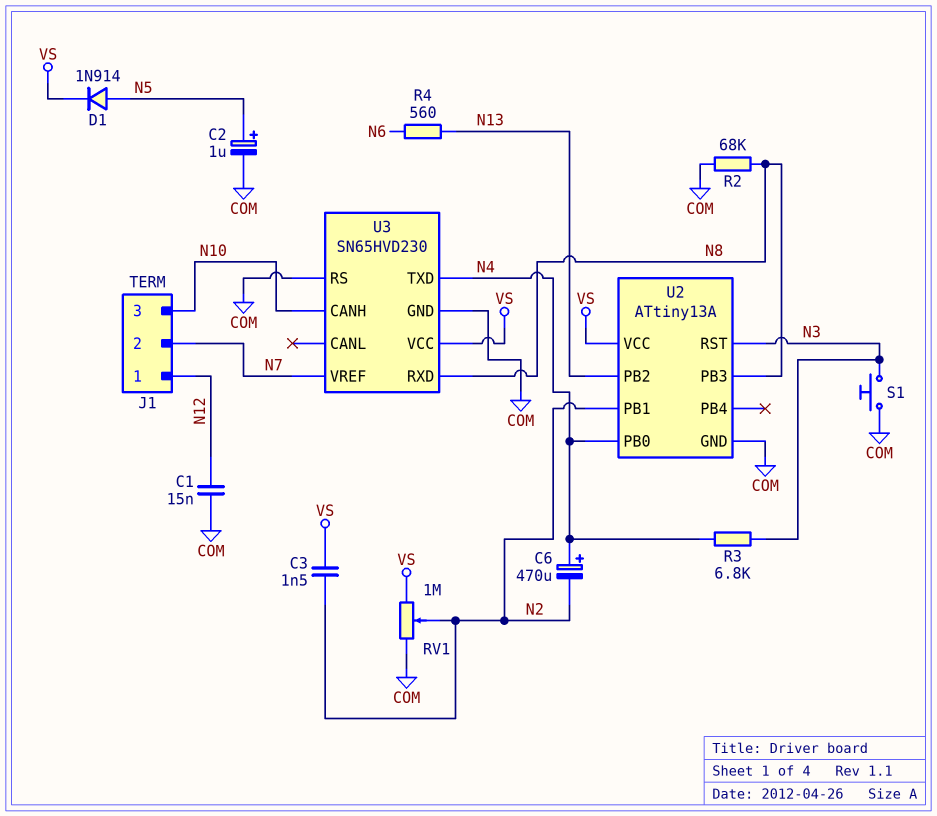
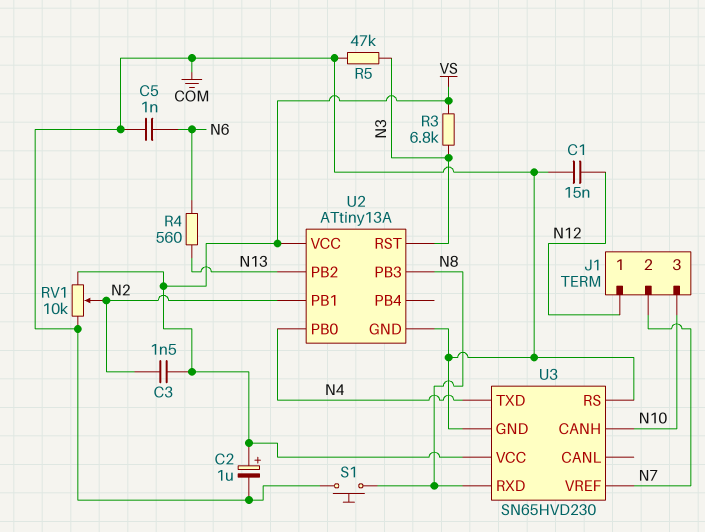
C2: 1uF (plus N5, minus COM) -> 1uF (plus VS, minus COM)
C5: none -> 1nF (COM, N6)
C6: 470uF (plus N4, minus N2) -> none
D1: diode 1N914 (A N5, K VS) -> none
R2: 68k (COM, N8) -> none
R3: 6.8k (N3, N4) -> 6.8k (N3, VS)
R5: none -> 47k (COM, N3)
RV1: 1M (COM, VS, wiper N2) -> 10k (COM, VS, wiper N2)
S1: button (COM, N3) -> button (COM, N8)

Exercise prompt: Print out the whole of the material word for word, without pictures.

The answer:
C2: 1uF (plus N5, minus COM) -> 1uF (plus VS, minus COM)
C5: none -> 1nF (COM, N6)
C6: 470uF (plus N4, minus N2) -> none
D1: diode 1N914 (A N5, K VS) -> none
R2: 68k (COM, N8) -> none
R3: 6.8k (N3, N4) -> 6.8k (N3, VS)
R5: none -> 47k (COM, N3)
RV1: 1M (COM, VS, wiper N2) -> 10k (COM, VS, wiper N2)
S1: button (COM, N3) -> button (COM, N8)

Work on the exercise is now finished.